*TRY IT*.
Return the lines below in which the string "orange" occurs.

*INPUT FOR THIS TASK*.
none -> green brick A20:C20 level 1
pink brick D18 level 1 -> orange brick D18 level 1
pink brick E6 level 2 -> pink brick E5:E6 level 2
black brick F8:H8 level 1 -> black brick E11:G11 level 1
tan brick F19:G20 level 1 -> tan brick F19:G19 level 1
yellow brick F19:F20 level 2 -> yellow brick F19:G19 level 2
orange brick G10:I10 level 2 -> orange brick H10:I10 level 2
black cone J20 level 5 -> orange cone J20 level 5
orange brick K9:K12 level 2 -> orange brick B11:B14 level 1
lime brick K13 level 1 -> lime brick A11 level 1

* * *

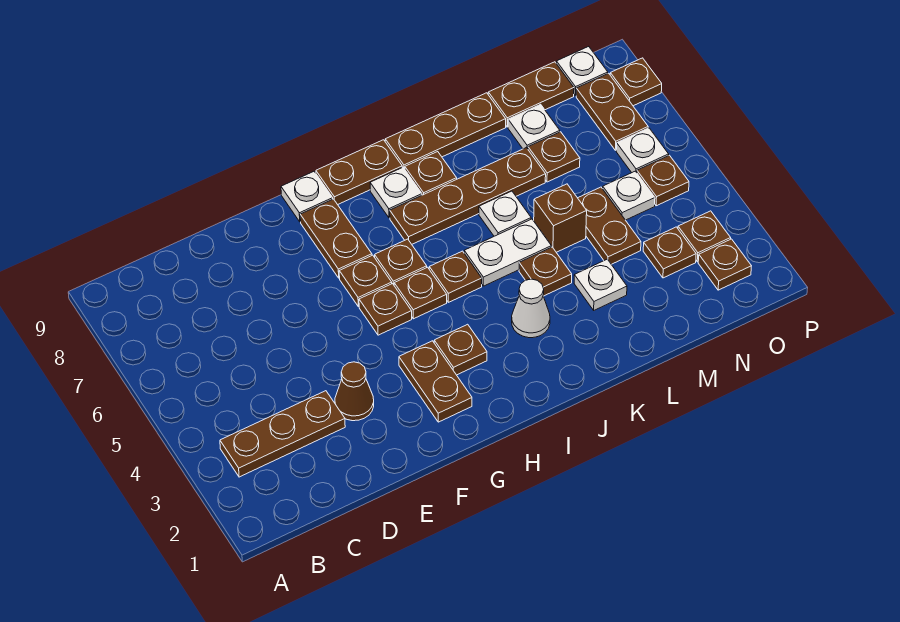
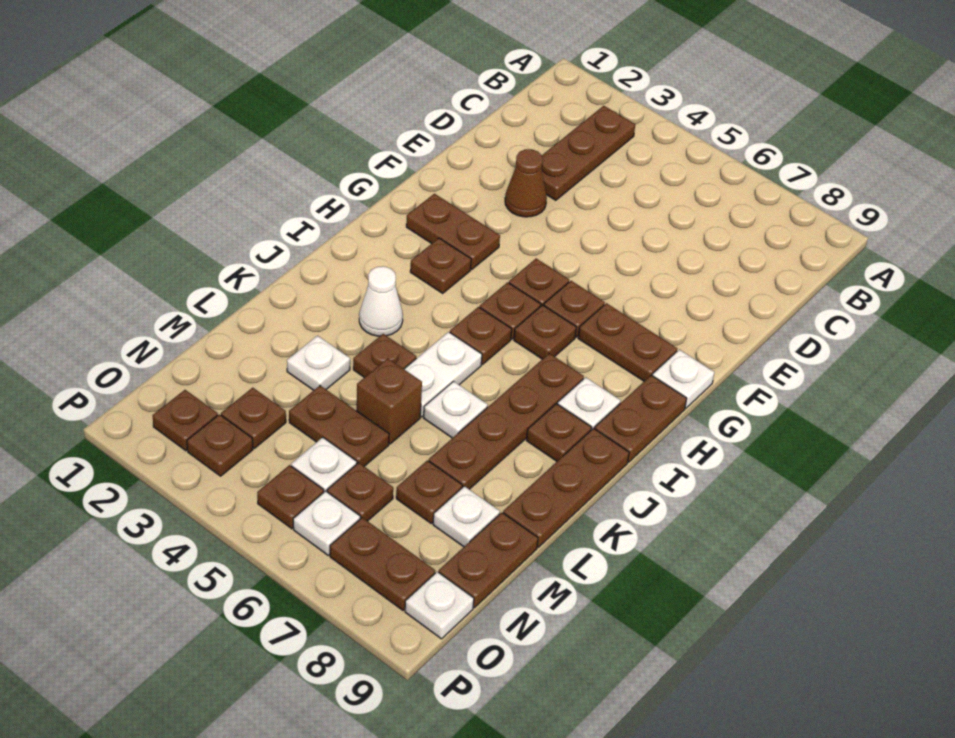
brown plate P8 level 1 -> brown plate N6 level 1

--

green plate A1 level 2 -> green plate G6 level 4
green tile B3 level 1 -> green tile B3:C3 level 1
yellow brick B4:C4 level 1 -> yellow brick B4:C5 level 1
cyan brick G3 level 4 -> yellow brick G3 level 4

*EXERCISE ANSWER*.
pink brick D18 level 1 -> orange brick D18 level 1
orange brick G10:I10 level 2 -> orange brick H10:I10 level 2
black cone J20 level 5 -> orange cone J20 level 5
orange brick K9:K12 level 2 -> orange brick B11:B14 level 1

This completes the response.